[PROBLEM]
When copying the data below, keep only the lines from the one with "POT2 pin SIG: none -> A6" through the one with "RGB2: KY-016 -> SMD5050", word for word, and skip the pictures.

[DATA LISTING]
● ● ● ● ● ● ●

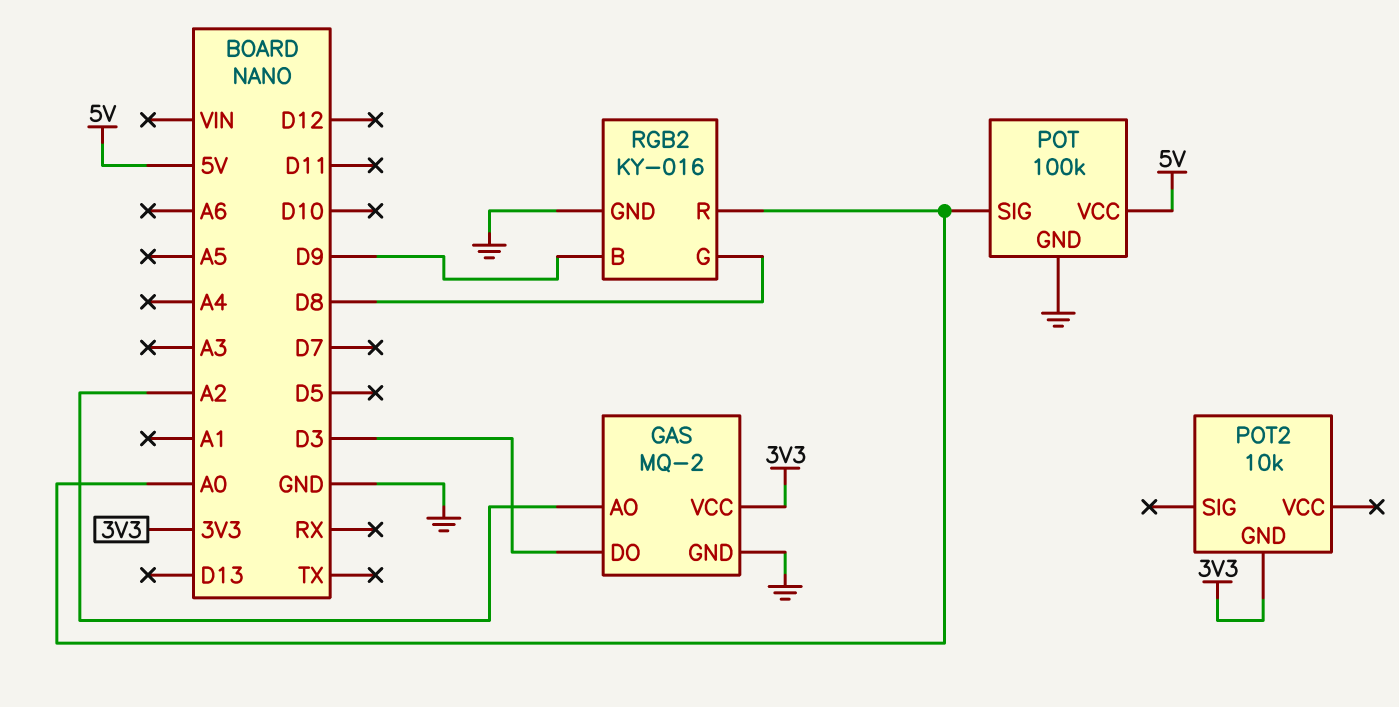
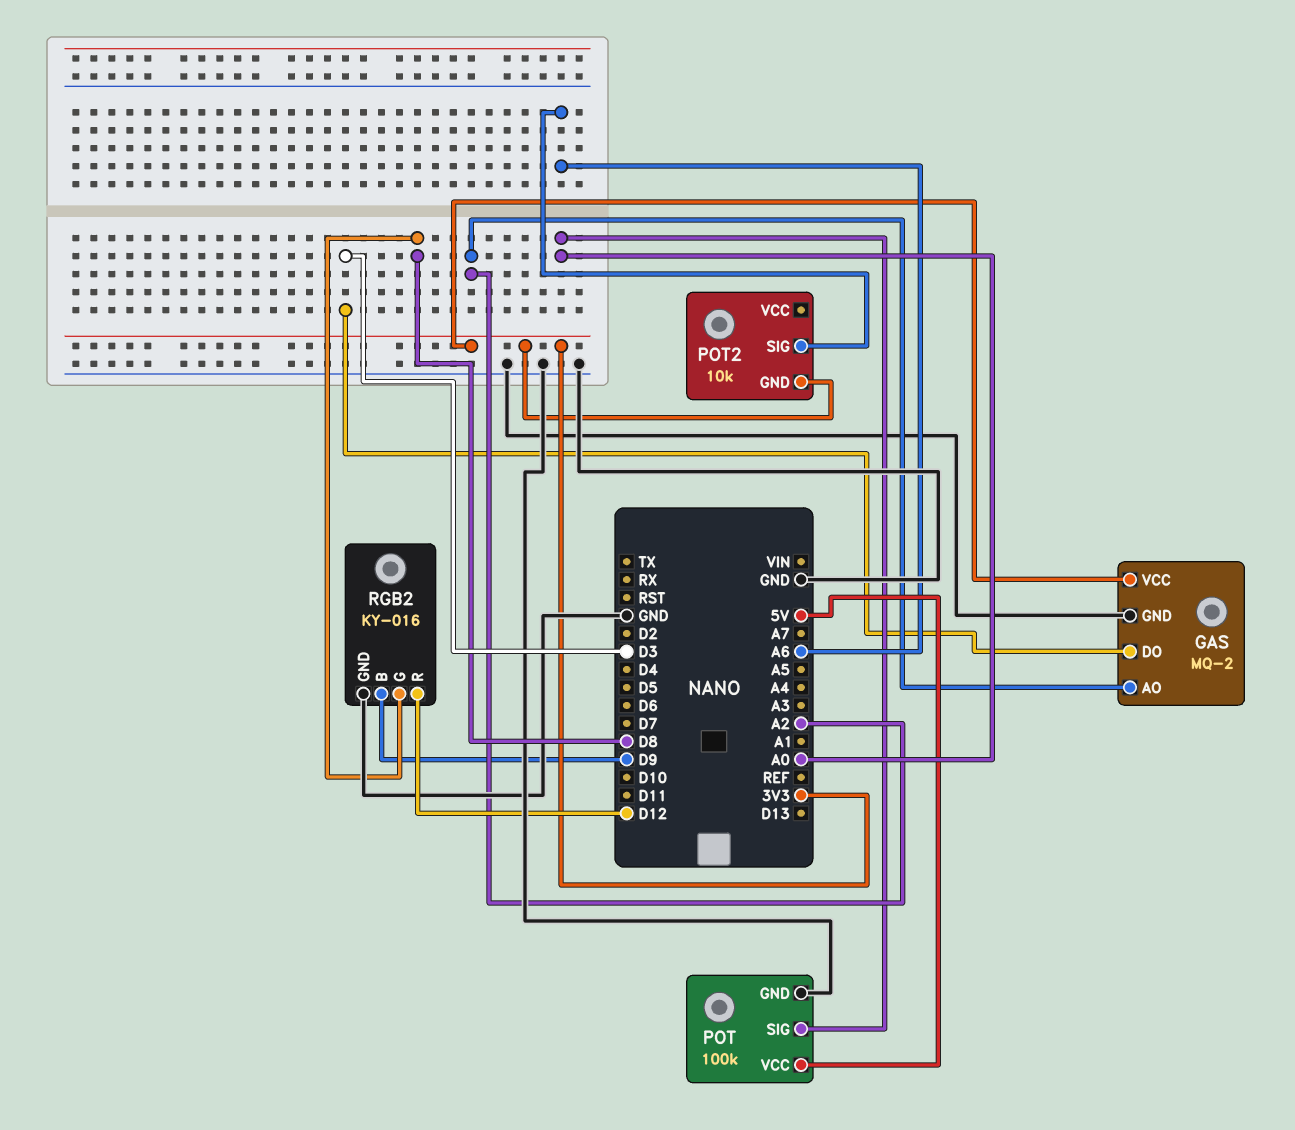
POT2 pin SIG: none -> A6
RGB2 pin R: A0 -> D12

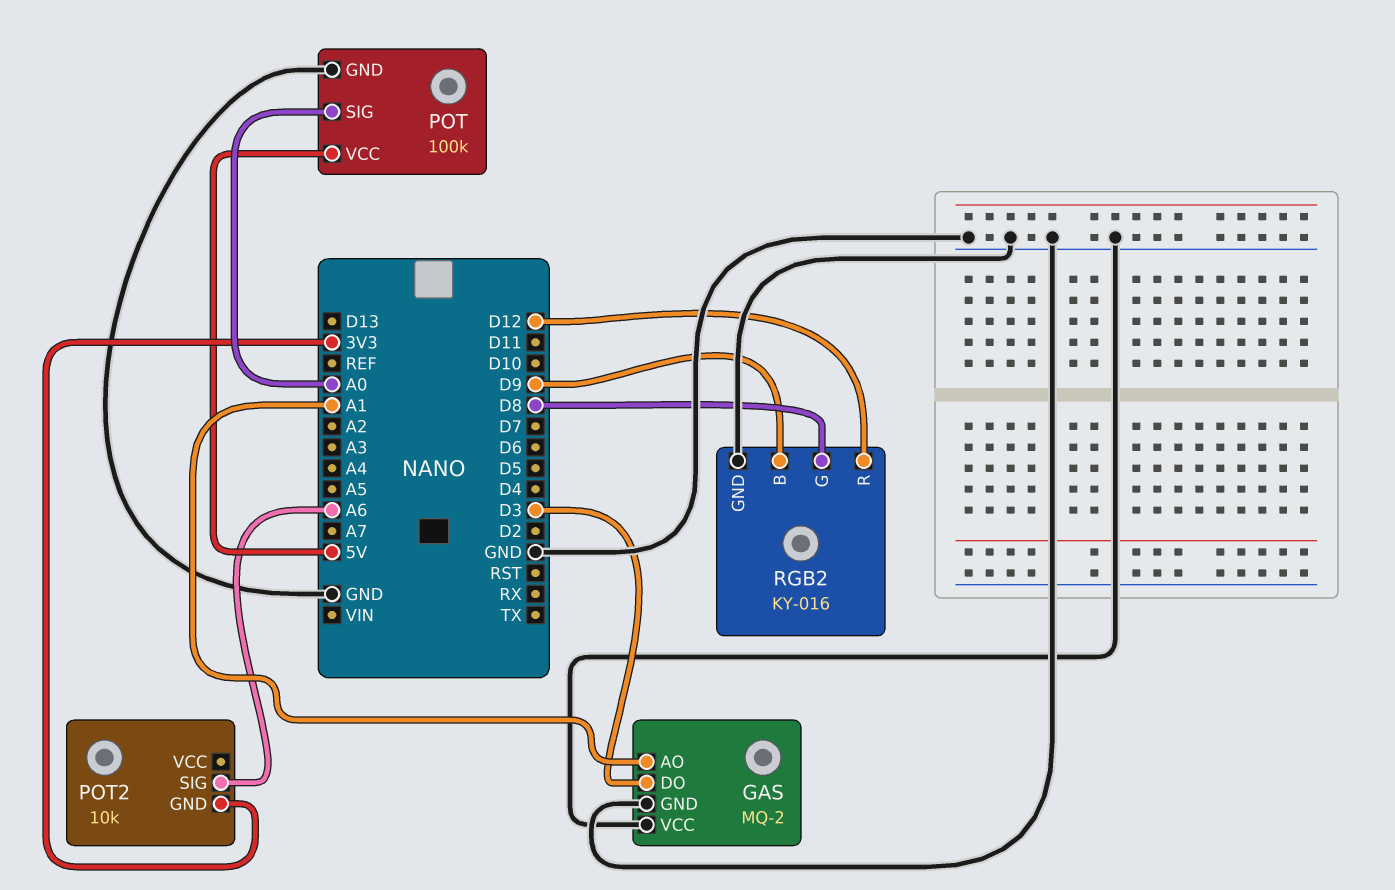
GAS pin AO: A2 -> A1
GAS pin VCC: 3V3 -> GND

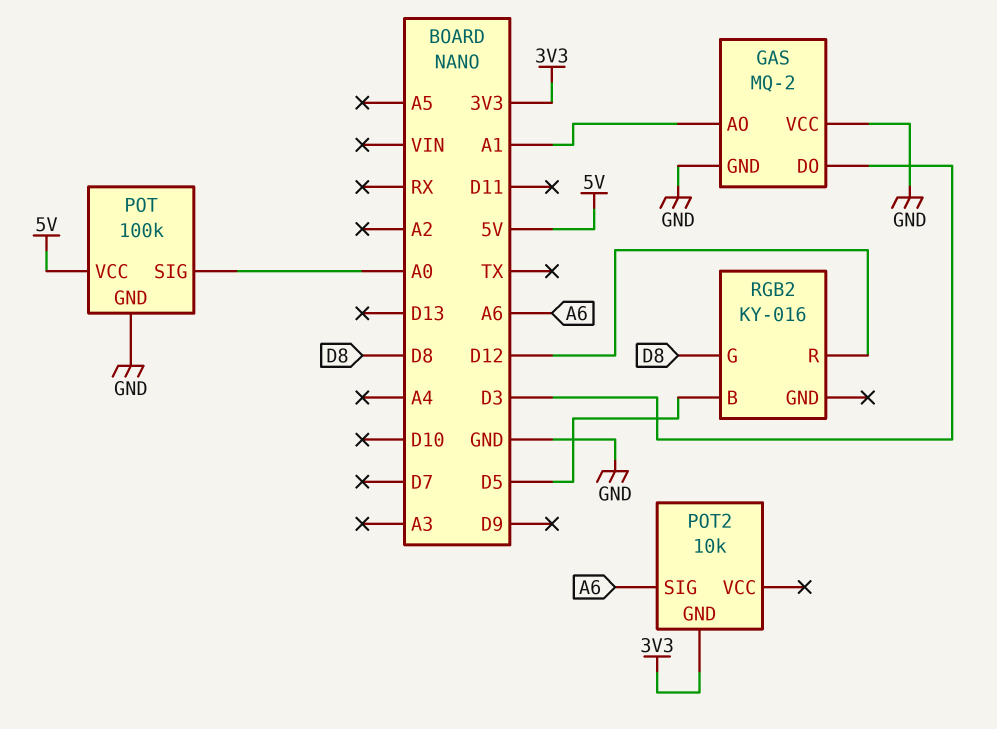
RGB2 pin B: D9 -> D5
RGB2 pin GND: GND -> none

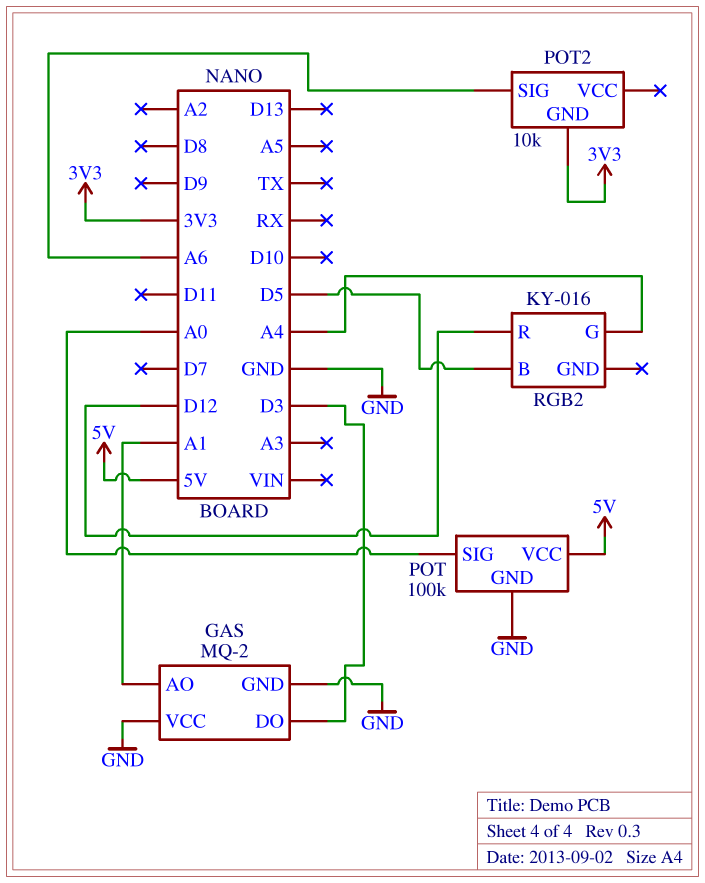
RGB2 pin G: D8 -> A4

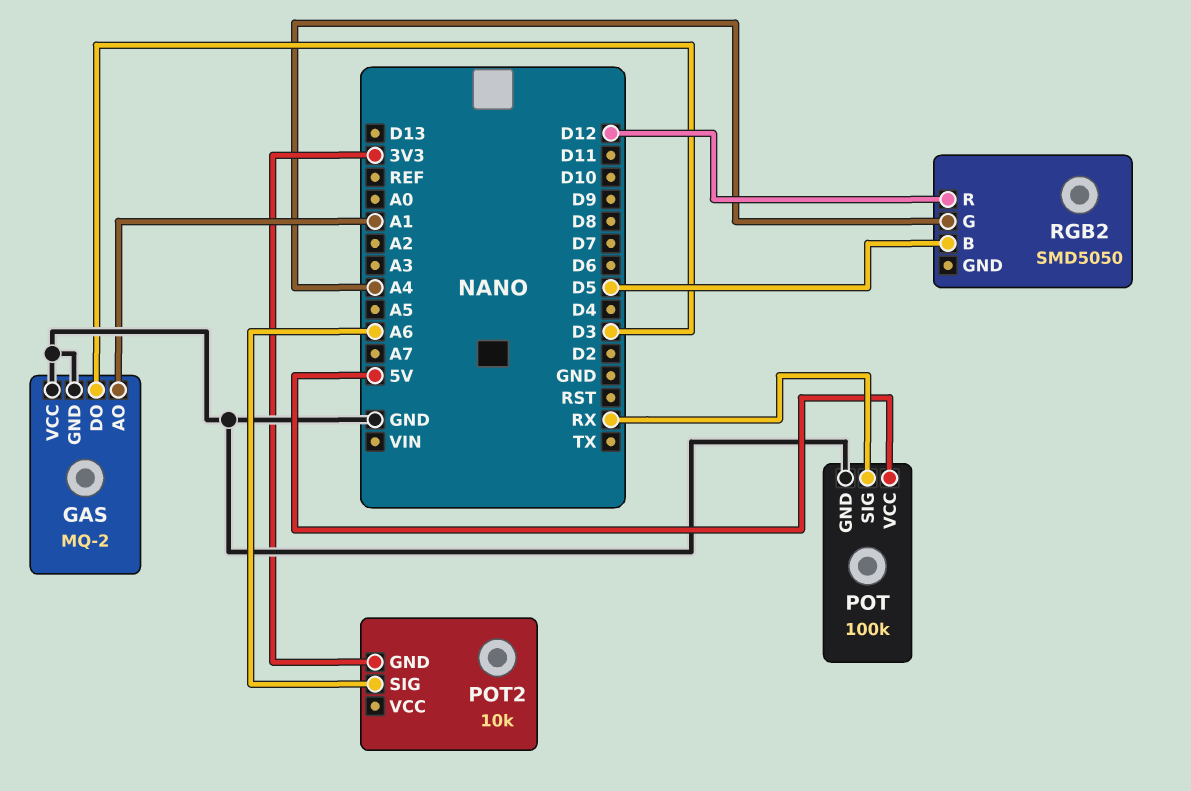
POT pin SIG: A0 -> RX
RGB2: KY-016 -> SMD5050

● ● ● ● ● ● ●

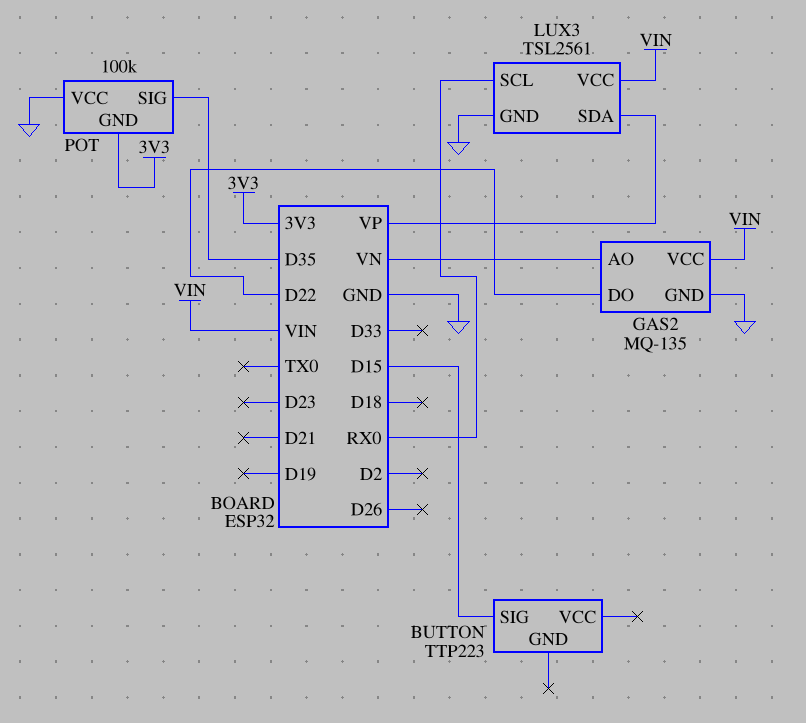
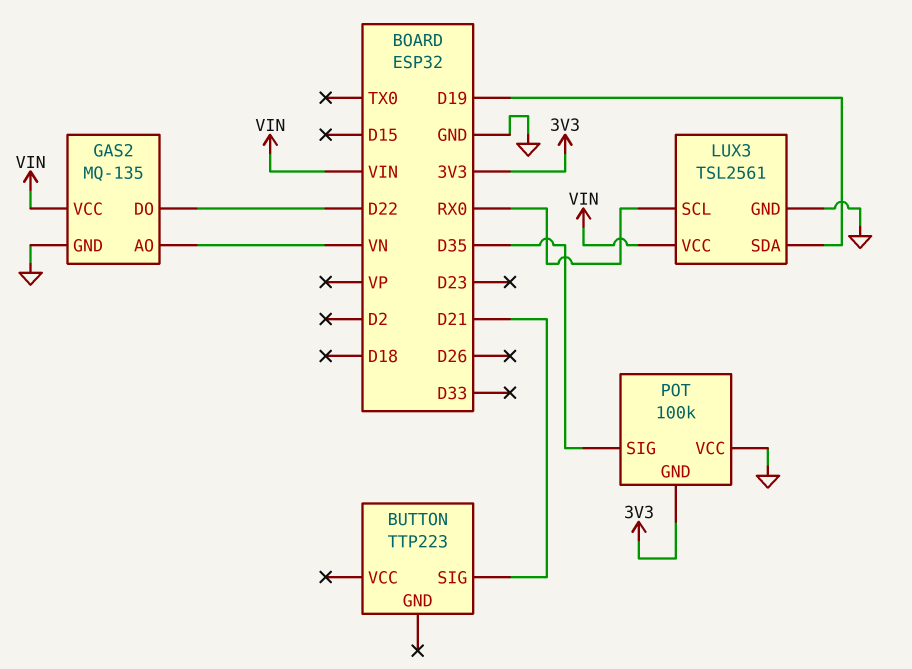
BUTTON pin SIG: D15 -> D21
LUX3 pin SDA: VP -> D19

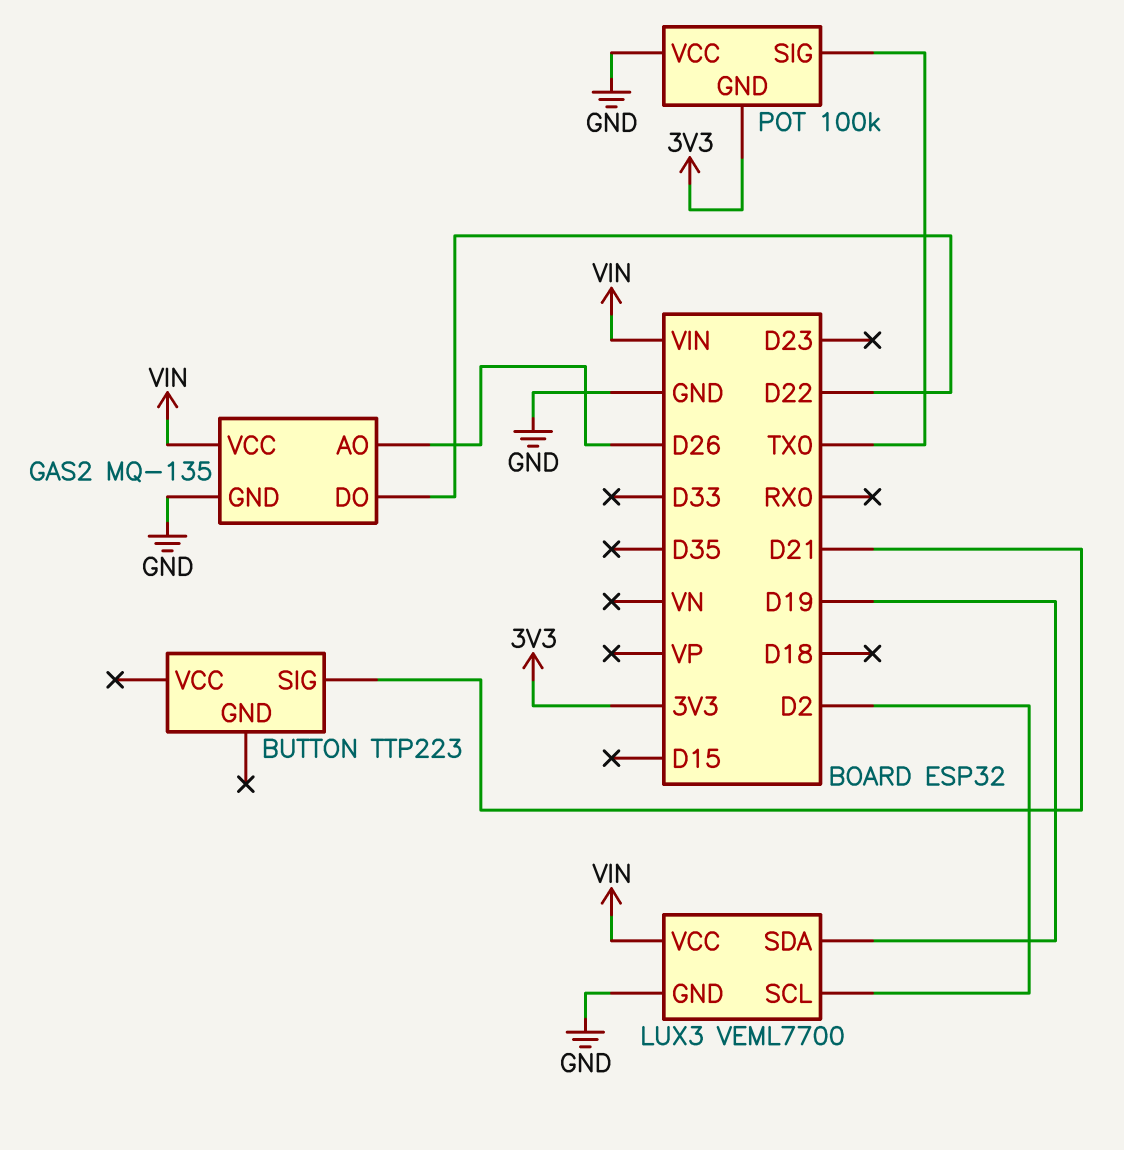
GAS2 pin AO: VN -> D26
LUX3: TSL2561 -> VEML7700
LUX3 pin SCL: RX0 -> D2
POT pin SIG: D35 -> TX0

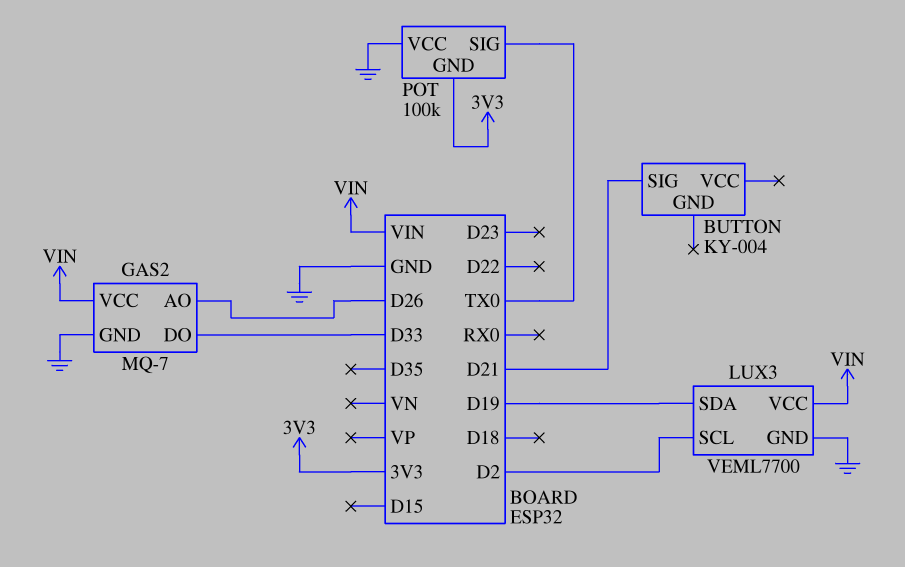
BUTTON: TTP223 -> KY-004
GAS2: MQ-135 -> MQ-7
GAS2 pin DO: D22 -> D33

● ● ● ● ● ● ●

[TASK RESPONSE]
POT2 pin SIG: none -> A6
RGB2 pin R: A0 -> D12

GAS pin AO: A2 -> A1
GAS pin VCC: 3V3 -> GND

RGB2 pin B: D9 -> D5
RGB2 pin GND: GND -> none

RGB2 pin G: D8 -> A4

POT pin SIG: A0 -> RX
RGB2: KY-016 -> SMD5050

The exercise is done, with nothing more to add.